> [Requirement]
Your answer must be every line of the data that holds the string "image".

[Dataset items]
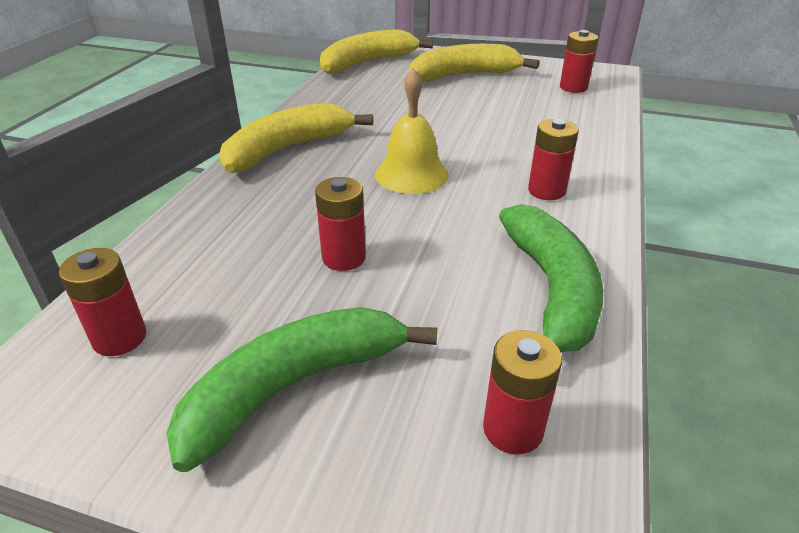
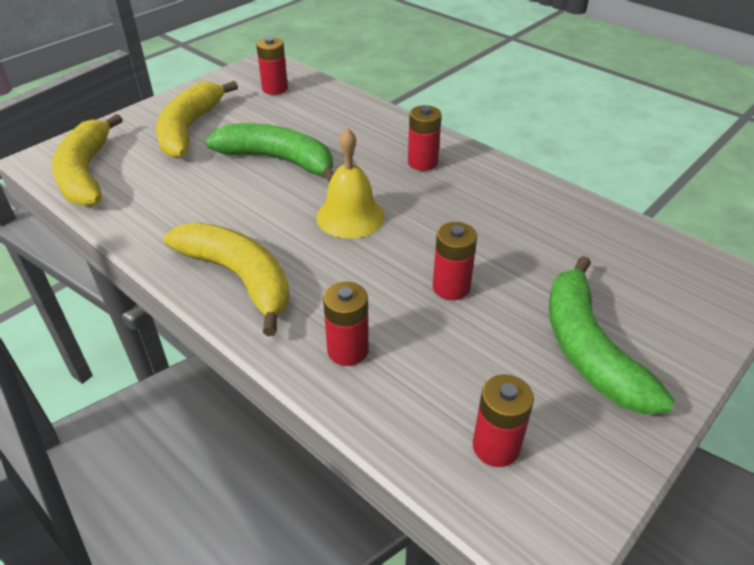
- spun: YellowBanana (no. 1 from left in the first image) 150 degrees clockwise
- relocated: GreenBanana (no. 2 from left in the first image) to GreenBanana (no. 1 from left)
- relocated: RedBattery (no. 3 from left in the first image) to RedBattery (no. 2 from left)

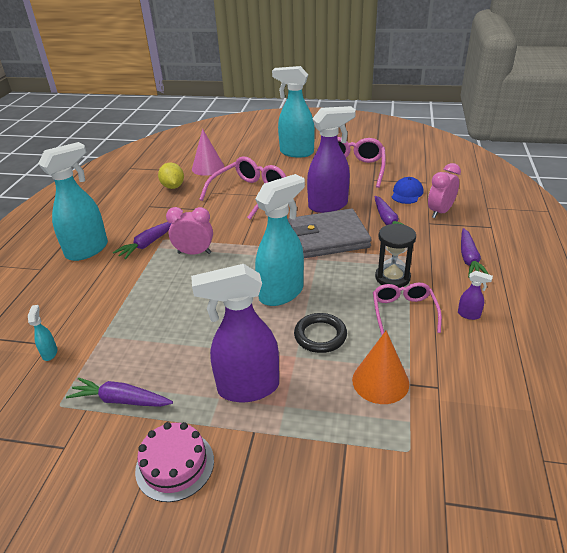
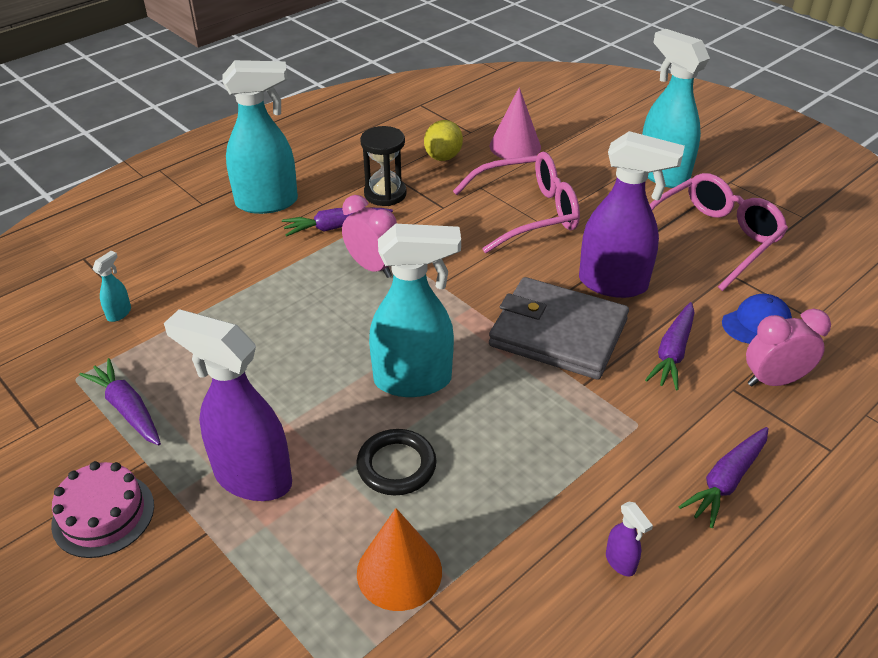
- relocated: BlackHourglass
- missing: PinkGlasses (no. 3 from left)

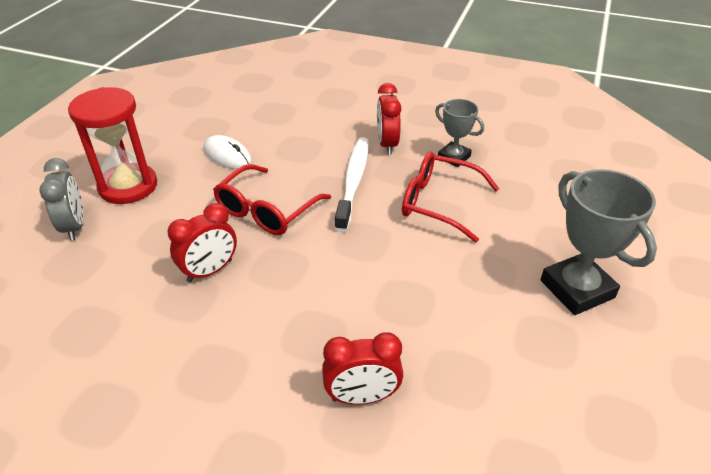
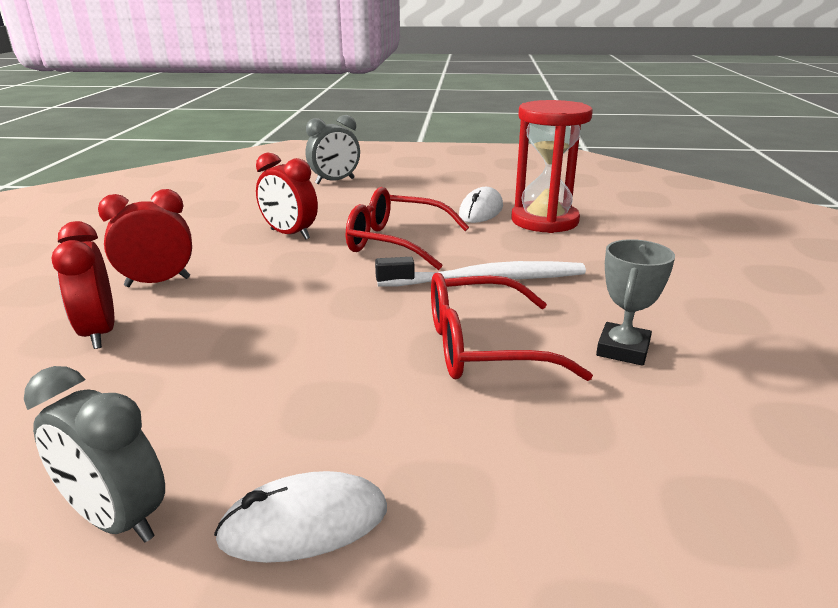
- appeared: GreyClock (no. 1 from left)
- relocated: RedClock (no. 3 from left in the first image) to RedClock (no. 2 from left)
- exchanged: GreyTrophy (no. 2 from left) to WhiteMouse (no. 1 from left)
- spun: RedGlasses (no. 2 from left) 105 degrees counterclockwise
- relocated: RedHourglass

> [Your solution]
- spun: YellowBanana (no. 1 from left in the first image) 150 degrees clockwise
- relocated: GreenBanana (no. 2 from left in the first image) to GreenBanana (no. 1 from left)
- relocated: RedBattery (no. 3 from left in the first image) to RedBattery (no. 2 from left)
- relocated: RedClock (no. 3 from left in the first image) to RedClock (no. 2 from left)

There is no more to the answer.